____ 数据行

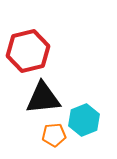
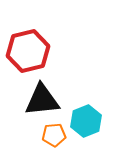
black triangle: moved 1 px left, 2 px down
cyan hexagon: moved 2 px right, 1 px down
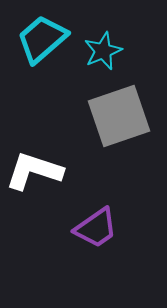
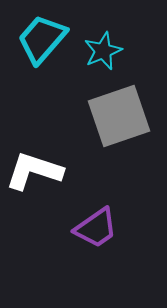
cyan trapezoid: rotated 8 degrees counterclockwise
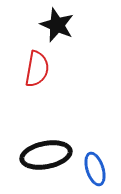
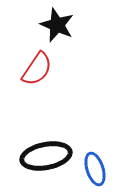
red semicircle: rotated 24 degrees clockwise
black ellipse: moved 1 px down
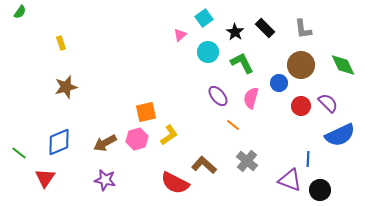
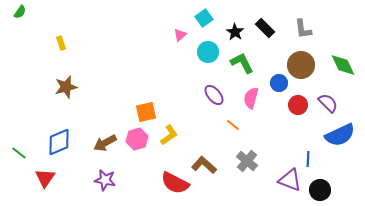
purple ellipse: moved 4 px left, 1 px up
red circle: moved 3 px left, 1 px up
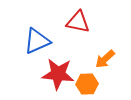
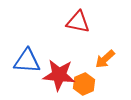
blue triangle: moved 10 px left, 20 px down; rotated 28 degrees clockwise
red star: moved 1 px right, 1 px down
orange hexagon: moved 3 px left; rotated 20 degrees counterclockwise
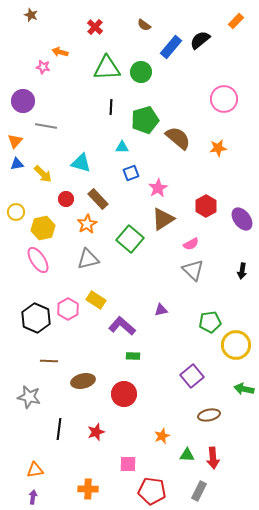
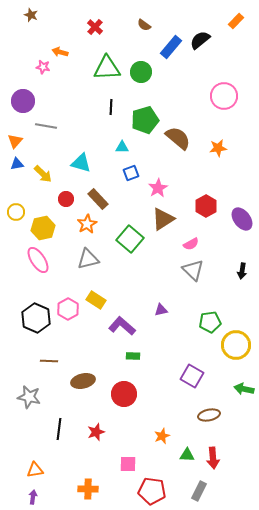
pink circle at (224, 99): moved 3 px up
purple square at (192, 376): rotated 20 degrees counterclockwise
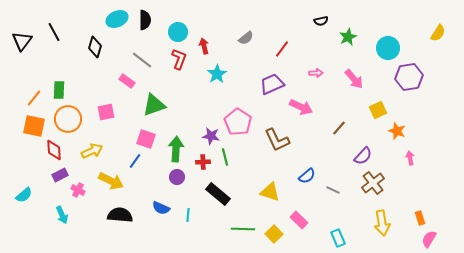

________

# 任务说明:
将上方全部行中的文字内容转换为 Markdown 表格，列名依次为“序号”和“内容”，略去空行，答案中不包含图片。

# 参考答案:
| 序号 | 内容 |
|---|---|
| 1 | black triangle: moved 1 px left, 2 px down |
| 2 | cyan hexagon: moved 2 px right, 1 px down |
| 3 | cyan trapezoid: rotated 8 degrees counterclockwise |
| 4 | red semicircle: rotated 24 degrees clockwise |
| 5 | black ellipse: moved 1 px down |
| 6 | purple ellipse: moved 4 px left, 1 px up |
| 7 | red circle: moved 3 px left, 1 px up |
| 8 | blue triangle: moved 10 px left, 20 px down; rotated 28 degrees clockwise |
| 9 | red star: moved 1 px right, 1 px down |
| 10 | orange hexagon: moved 3 px left; rotated 20 degrees counterclockwise |
| 11 | pink circle at (224, 99): moved 3 px up |
| 12 | purple square at (192, 376): rotated 20 degrees counterclockwise |